### Object change descriptions
- Opening Delimiter -

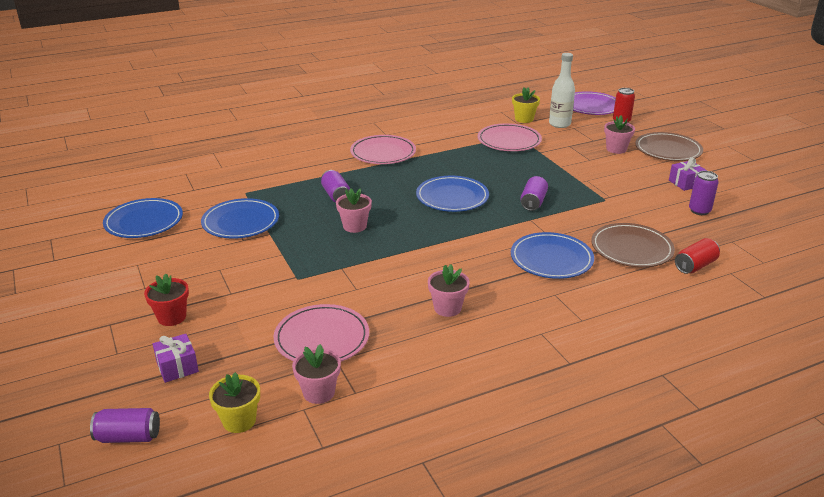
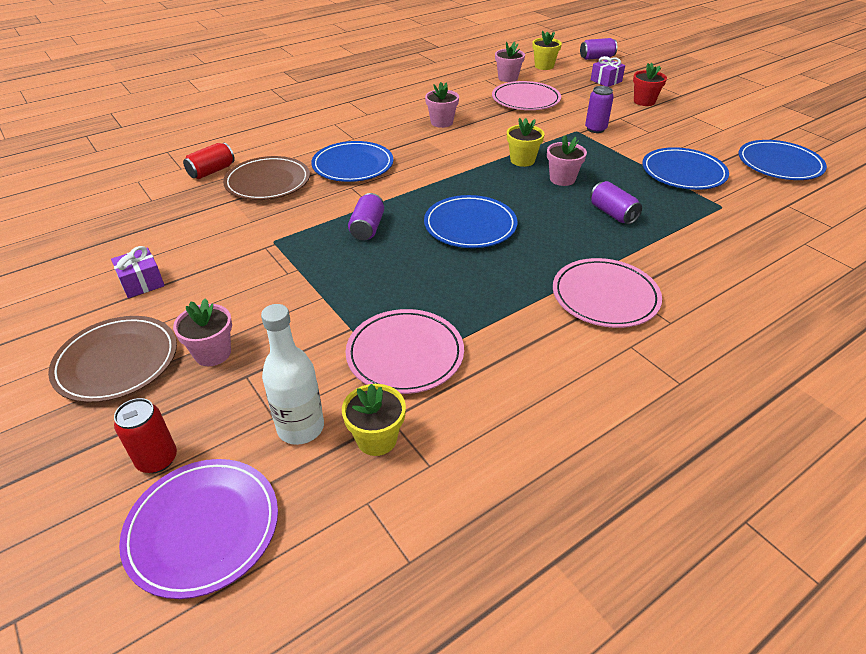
camera: 170 degrees right, 10 degrees up
purple can [689,171,719,215] -> purple can moved to [585,86,614,133]
none -> yellow flower pot [507,118,544,167]

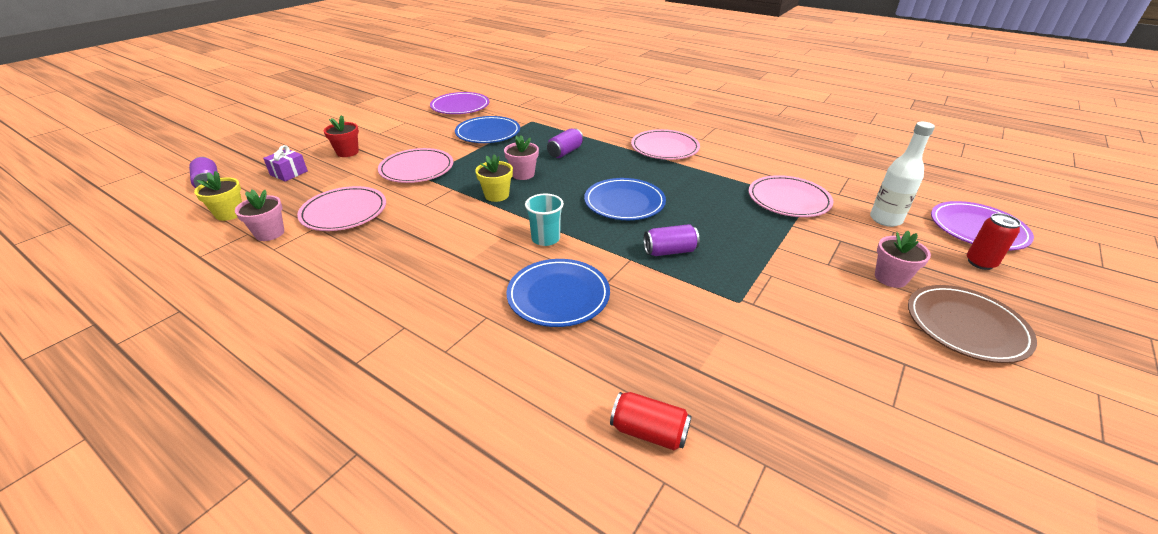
camera: 110 degrees left, 5 degrees down
purple gift [111,246,165,298] -> none
brown plate [223,156,310,200] -> none
yellow flower pot [342,384,406,456] -> none
pink flower pot [425,82,459,128] -> none
purple can [585,86,614,133] -> pink plate [378,148,453,183]
blue plate [739,140,827,180] -> purple plate [430,92,489,114]
none -> turquoise cup [525,194,564,246]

- Closing Delimiter -

### The task
Of the entries listed above, reproduce only the lines starting at the line containing "camera: 110 degrees left, 5 degrees down" and ending at the line containing "blue plate [739,140,827,180]". Include both, exactly as they stand.

### Exercise answer
camera: 110 degrees left, 5 degrees down
purple gift [111,246,165,298] -> none
brown plate [223,156,310,200] -> none
yellow flower pot [342,384,406,456] -> none
pink flower pot [425,82,459,128] -> none
purple can [585,86,614,133] -> pink plate [378,148,453,183]
blue plate [739,140,827,180] -> purple plate [430,92,489,114]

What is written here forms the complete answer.